▶ _GIVEN DATA_:
※

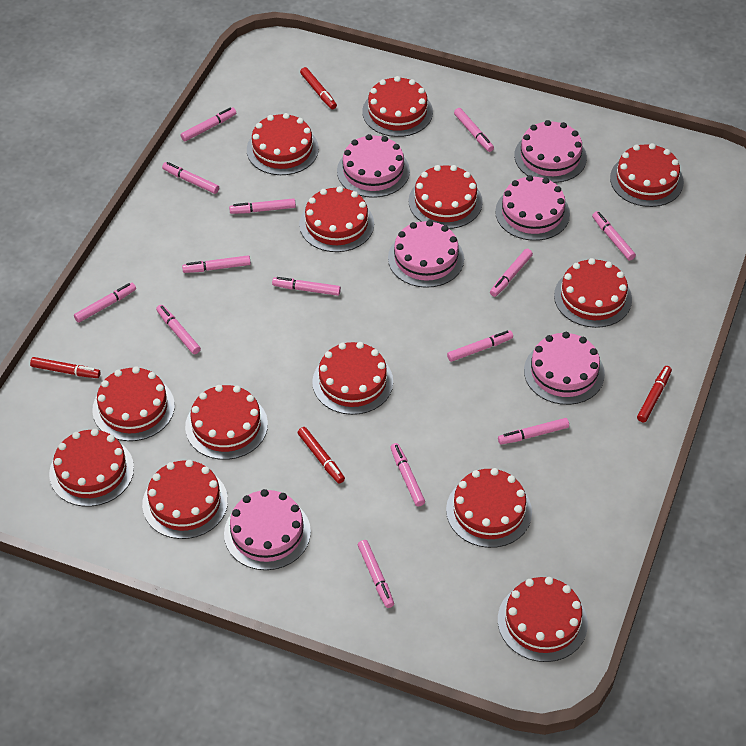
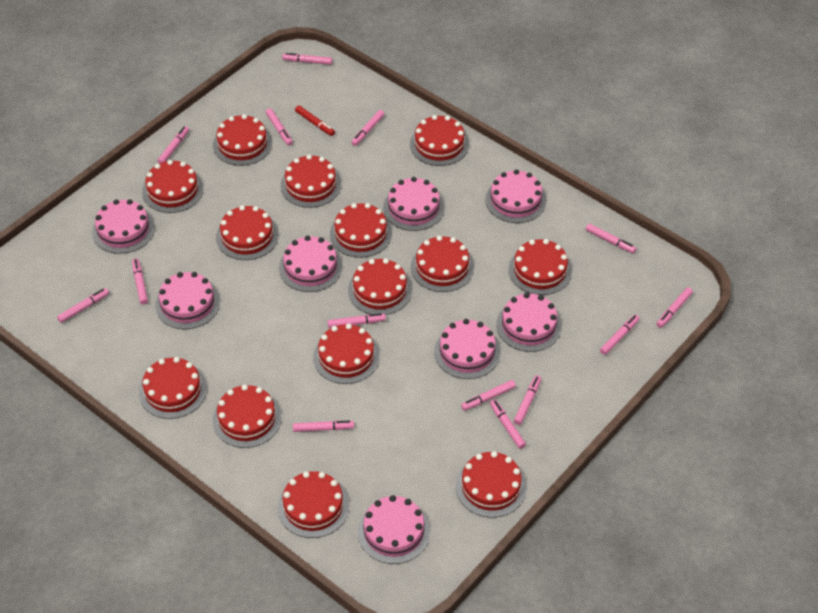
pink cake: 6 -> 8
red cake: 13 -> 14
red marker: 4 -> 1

※

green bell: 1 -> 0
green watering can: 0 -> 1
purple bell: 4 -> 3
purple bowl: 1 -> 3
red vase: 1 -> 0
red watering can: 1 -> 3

※

▶ _WORK ORDER_:
In the listing, find each line with the string "watering" and copy it.

▶ _SOLUTION FOR THIS EXERCISE_:
green watering can: 0 -> 1
red watering can: 1 -> 3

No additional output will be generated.